▸ **Data for processing**:
== Segment start ==
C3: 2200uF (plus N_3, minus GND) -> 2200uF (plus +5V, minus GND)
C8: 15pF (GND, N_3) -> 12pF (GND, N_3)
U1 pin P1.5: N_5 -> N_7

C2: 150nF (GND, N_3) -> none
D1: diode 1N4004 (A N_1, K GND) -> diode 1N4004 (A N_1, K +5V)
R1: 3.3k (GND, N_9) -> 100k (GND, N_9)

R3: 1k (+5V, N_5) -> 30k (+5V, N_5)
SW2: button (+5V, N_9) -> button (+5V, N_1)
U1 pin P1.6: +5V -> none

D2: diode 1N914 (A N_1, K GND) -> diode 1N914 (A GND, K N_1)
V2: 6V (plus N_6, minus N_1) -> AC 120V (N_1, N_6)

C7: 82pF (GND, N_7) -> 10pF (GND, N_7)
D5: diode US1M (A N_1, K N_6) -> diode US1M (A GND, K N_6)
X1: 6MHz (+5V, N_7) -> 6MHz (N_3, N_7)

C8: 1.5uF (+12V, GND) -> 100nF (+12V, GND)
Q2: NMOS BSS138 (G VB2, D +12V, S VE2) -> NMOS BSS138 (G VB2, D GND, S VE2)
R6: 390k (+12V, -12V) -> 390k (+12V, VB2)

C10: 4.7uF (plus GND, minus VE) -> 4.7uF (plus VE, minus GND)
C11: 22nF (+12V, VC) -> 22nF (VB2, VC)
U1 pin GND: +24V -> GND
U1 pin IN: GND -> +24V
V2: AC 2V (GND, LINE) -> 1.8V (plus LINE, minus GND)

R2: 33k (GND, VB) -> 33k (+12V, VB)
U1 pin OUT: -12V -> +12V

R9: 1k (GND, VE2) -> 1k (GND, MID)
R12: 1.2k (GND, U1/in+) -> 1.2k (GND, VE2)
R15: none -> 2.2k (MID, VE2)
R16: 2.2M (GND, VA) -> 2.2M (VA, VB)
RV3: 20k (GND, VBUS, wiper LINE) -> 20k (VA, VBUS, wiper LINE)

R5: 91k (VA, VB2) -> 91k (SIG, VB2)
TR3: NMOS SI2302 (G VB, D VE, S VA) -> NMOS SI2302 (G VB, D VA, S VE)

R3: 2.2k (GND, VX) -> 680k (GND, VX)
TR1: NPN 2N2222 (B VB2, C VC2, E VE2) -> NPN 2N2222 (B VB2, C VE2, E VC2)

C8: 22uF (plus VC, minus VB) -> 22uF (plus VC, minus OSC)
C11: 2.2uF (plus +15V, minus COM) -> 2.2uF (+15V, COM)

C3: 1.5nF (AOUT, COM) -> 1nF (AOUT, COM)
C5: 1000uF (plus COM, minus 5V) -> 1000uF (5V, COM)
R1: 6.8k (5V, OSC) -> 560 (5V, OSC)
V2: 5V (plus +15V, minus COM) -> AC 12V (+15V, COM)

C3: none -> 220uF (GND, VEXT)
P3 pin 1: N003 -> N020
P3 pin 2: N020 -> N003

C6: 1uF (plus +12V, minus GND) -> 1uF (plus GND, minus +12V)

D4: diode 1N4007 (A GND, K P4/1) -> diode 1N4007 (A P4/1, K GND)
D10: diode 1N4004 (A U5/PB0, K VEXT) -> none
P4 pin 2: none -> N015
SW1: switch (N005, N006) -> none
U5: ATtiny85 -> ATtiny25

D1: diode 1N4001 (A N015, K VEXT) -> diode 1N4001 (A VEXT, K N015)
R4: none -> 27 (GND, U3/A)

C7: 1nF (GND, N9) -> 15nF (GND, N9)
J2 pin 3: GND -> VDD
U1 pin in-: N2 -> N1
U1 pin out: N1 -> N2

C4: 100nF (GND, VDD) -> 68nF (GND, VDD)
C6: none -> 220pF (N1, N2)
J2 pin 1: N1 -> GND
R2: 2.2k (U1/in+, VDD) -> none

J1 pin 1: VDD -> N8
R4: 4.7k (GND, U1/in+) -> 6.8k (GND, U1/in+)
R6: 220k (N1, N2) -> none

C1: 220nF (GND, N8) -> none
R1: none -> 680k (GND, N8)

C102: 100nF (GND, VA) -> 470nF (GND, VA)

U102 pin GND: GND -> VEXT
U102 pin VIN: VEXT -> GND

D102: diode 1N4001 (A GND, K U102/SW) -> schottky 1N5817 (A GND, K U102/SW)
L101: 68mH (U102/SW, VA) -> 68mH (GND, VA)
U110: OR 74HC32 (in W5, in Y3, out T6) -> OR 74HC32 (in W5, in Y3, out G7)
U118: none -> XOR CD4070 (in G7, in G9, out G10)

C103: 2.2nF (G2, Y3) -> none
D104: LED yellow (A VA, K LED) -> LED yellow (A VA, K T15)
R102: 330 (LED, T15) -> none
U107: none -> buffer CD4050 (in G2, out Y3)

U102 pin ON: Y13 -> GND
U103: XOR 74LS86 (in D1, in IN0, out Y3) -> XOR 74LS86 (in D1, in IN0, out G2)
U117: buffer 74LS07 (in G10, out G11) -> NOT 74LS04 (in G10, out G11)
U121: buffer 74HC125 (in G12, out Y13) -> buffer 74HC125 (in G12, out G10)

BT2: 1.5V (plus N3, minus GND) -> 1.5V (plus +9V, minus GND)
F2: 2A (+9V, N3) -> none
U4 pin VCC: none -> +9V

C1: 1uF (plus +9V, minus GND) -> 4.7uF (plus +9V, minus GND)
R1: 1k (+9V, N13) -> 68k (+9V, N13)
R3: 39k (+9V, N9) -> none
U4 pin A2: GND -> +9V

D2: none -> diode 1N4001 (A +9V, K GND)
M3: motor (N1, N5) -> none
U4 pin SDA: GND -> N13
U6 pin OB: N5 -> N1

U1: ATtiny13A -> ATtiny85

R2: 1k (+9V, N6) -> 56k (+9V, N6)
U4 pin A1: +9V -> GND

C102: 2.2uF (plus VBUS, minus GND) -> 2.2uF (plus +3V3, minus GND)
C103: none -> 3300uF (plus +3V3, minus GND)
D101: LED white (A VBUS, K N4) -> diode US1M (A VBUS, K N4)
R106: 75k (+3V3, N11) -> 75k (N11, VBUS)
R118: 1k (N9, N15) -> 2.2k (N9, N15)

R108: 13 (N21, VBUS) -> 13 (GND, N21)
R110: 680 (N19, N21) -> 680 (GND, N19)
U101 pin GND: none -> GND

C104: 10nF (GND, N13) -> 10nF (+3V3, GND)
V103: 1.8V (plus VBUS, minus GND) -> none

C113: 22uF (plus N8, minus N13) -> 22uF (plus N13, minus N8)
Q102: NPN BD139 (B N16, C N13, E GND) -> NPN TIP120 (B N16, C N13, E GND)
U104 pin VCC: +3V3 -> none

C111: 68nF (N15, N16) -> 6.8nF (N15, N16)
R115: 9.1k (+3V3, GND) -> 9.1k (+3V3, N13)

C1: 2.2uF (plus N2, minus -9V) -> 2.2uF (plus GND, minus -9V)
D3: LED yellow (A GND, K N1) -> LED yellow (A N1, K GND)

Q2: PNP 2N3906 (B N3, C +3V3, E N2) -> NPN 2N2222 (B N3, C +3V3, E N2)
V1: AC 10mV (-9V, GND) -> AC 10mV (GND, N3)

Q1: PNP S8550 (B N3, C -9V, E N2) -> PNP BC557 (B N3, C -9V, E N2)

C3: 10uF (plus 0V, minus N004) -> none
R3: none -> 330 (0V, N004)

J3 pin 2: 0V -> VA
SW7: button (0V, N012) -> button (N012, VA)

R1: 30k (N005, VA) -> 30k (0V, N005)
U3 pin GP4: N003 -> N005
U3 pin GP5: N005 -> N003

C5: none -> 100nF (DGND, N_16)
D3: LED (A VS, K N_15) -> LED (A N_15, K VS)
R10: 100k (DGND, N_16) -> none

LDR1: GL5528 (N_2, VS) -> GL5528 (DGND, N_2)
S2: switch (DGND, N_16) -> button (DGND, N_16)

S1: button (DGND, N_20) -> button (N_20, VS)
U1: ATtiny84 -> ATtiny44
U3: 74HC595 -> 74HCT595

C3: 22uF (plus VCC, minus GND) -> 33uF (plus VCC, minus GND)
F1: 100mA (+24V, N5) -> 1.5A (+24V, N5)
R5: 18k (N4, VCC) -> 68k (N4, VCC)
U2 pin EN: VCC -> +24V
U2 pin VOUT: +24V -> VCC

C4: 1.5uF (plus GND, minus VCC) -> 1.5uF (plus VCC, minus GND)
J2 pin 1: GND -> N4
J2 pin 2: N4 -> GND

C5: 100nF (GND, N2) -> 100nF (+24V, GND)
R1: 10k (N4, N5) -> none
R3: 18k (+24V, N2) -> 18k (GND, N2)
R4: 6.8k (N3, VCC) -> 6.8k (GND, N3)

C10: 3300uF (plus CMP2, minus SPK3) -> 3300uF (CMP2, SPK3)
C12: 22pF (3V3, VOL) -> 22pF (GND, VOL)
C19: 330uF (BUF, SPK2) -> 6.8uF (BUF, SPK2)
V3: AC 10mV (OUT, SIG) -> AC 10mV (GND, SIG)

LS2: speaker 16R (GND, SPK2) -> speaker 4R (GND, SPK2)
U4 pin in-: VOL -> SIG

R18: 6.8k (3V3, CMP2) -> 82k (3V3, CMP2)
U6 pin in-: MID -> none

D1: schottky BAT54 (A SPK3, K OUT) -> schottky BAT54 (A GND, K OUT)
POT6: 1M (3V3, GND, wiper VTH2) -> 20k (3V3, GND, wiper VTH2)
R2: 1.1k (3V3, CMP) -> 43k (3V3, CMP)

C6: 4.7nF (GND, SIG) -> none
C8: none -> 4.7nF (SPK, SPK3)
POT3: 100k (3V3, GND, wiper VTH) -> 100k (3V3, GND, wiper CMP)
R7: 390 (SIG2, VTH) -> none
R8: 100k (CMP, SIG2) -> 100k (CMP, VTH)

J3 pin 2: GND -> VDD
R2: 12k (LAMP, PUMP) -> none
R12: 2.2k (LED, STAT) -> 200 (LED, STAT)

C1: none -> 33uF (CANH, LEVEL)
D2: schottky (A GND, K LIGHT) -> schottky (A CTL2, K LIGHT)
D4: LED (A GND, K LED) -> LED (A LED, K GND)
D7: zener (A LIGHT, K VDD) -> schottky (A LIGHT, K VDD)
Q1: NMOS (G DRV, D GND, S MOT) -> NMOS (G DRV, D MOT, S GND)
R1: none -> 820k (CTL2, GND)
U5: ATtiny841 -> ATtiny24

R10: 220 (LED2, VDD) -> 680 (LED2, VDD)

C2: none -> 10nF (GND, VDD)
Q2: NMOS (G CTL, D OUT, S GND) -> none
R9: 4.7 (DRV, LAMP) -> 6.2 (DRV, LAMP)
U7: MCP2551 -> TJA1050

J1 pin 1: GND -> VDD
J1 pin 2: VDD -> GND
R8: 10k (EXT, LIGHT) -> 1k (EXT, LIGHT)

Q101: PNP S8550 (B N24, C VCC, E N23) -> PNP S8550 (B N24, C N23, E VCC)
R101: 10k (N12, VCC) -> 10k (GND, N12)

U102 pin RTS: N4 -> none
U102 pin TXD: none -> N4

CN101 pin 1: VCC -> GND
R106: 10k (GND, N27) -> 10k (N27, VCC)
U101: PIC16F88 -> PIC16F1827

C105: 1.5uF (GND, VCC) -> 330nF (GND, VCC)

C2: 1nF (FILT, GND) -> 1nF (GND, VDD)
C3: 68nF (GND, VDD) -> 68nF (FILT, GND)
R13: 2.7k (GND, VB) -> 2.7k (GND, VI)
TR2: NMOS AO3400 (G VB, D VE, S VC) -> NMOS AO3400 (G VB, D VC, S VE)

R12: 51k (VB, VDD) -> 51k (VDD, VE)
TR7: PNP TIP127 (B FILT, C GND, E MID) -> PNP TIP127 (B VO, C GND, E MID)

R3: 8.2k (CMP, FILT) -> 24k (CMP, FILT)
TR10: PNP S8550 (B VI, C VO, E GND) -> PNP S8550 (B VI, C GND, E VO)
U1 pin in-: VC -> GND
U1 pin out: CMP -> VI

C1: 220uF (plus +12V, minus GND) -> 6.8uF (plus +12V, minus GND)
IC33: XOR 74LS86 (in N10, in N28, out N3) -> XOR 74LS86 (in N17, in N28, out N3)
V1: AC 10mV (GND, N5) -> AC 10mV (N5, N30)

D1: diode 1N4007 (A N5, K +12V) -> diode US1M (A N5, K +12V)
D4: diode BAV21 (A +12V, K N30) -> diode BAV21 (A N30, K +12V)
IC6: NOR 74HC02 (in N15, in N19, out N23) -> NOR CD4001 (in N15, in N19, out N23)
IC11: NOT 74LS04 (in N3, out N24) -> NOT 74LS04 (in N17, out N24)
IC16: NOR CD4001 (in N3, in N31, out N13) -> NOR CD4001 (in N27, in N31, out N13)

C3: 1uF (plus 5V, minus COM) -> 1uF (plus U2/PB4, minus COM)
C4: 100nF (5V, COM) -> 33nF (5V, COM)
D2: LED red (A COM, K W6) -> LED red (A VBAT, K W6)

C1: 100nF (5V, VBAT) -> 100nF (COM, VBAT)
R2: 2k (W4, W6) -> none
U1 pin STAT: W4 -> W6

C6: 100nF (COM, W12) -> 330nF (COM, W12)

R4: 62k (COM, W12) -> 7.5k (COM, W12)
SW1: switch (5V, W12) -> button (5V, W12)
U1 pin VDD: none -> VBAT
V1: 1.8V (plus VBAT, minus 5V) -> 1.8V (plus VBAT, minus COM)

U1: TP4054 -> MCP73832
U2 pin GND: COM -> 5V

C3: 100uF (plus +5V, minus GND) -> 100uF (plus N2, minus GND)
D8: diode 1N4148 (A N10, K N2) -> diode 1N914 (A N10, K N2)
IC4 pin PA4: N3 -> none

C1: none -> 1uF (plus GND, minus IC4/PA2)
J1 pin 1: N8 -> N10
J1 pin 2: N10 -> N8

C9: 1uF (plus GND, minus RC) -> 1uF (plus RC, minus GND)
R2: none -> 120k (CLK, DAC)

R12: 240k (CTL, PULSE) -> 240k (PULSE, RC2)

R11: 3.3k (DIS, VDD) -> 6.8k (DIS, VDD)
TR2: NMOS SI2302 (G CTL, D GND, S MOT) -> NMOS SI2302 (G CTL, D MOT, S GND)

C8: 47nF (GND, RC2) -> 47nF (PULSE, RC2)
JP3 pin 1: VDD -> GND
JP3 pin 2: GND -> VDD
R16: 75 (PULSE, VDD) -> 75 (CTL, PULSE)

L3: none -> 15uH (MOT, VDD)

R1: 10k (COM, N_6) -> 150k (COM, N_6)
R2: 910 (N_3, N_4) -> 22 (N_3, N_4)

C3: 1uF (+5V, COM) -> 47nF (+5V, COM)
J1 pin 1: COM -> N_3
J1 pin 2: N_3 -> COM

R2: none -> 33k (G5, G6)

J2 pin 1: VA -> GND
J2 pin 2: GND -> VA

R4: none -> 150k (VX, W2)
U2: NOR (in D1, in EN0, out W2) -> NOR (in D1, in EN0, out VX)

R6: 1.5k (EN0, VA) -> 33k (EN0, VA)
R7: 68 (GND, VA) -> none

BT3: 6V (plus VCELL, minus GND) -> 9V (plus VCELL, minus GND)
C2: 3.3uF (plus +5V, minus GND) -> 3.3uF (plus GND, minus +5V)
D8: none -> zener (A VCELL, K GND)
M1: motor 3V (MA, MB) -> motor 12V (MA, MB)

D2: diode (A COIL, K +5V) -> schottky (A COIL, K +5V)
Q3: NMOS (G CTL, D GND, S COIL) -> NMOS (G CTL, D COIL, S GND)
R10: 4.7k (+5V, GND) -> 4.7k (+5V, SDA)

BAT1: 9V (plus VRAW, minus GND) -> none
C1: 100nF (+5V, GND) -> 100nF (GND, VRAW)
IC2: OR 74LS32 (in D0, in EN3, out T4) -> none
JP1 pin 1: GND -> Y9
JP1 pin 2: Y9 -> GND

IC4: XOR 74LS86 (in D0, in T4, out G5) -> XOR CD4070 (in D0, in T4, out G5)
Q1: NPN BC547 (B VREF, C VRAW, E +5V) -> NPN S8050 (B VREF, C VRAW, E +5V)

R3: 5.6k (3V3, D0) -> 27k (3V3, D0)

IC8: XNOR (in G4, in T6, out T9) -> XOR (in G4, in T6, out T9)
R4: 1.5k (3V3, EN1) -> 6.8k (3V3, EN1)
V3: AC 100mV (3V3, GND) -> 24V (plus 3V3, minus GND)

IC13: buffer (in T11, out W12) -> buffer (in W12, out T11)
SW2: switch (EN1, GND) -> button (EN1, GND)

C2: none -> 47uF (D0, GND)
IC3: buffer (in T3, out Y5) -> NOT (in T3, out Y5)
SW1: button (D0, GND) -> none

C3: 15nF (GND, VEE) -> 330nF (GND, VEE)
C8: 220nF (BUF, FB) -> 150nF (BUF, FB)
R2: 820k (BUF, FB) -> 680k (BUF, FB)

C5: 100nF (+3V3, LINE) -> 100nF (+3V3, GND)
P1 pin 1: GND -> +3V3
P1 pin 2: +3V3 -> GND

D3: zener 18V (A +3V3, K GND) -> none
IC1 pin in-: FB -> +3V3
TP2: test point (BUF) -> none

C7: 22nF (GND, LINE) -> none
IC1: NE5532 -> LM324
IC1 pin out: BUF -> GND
== Segment end ==
▸ **Task prompt**: Only the lines above from the line containing "R115: 9.1k (+3V3, GND) -> 9.1k (+3V3, N13)" through the line containing "D1: schottky BAT54" should be retyped, exactly and with both ends included.

▸ **Answer box**:
R115: 9.1k (+3V3, GND) -> 9.1k (+3V3, N13)

C1: 2.2uF (plus N2, minus -9V) -> 2.2uF (plus GND, minus -9V)
D3: LED yellow (A GND, K N1) -> LED yellow (A N1, K GND)

Q2: PNP 2N3906 (B N3, C +3V3, E N2) -> NPN 2N2222 (B N3, C +3V3, E N2)
V1: AC 10mV (-9V, GND) -> AC 10mV (GND, N3)

Q1: PNP S8550 (B N3, C -9V, E N2) -> PNP BC557 (B N3, C -9V, E N2)

C3: 10uF (plus 0V, minus N004) -> none
R3: none -> 330 (0V, N004)

J3 pin 2: 0V -> VA
SW7: button (0V, N012) -> button (N012, VA)

R1: 30k (N005, VA) -> 30k (0V, N005)
U3 pin GP4: N003 -> N005
U3 pin GP5: N005 -> N003

C5: none -> 100nF (DGND, N_16)
D3: LED (A VS, K N_15) -> LED (A N_15, K VS)
R10: 100k (DGND, N_16) -> none

LDR1: GL5528 (N_2, VS) -> GL5528 (DGND, N_2)
S2: switch (DGND, N_16) -> button (DGND, N_16)

S1: button (DGND, N_20) -> button (N_20, VS)
U1: ATtiny84 -> ATtiny44
U3: 74HC595 -> 74HCT595

C3: 22uF (plus VCC, minus GND) -> 33uF (plus VCC, minus GND)
F1: 100mA (+24V, N5) -> 1.5A (+24V, N5)
R5: 18k (N4, VCC) -> 68k (N4, VCC)
U2 pin EN: VCC -> +24V
U2 pin VOUT: +24V -> VCC

C4: 1.5uF (plus GND, minus VCC) -> 1.5uF (plus VCC, minus GND)
J2 pin 1: GND -> N4
J2 pin 2: N4 -> GND

C5: 100nF (GND, N2) -> 100nF (+24V, GND)
R1: 10k (N4, N5) -> none
R3: 18k (+24V, N2) -> 18k (GND, N2)
R4: 6.8k (N3, VCC) -> 6.8k (GND, N3)

C10: 3300uF (plus CMP2, minus SPK3) -> 3300uF (CMP2, SPK3)
C12: 22pF (3V3, VOL) -> 22pF (GND, VOL)
C19: 330uF (BUF, SPK2) -> 6.8uF (BUF, SPK2)
V3: AC 10mV (OUT, SIG) -> AC 10mV (GND, SIG)

LS2: speaker 16R (GND, SPK2) -> speaker 4R (GND, SPK2)
U4 pin in-: VOL -> SIG

R18: 6.8k (3V3, CMP2) -> 82k (3V3, CMP2)
U6 pin in-: MID -> none

D1: schottky BAT54 (A SPK3, K OUT) -> schottky BAT54 (A GND, K OUT)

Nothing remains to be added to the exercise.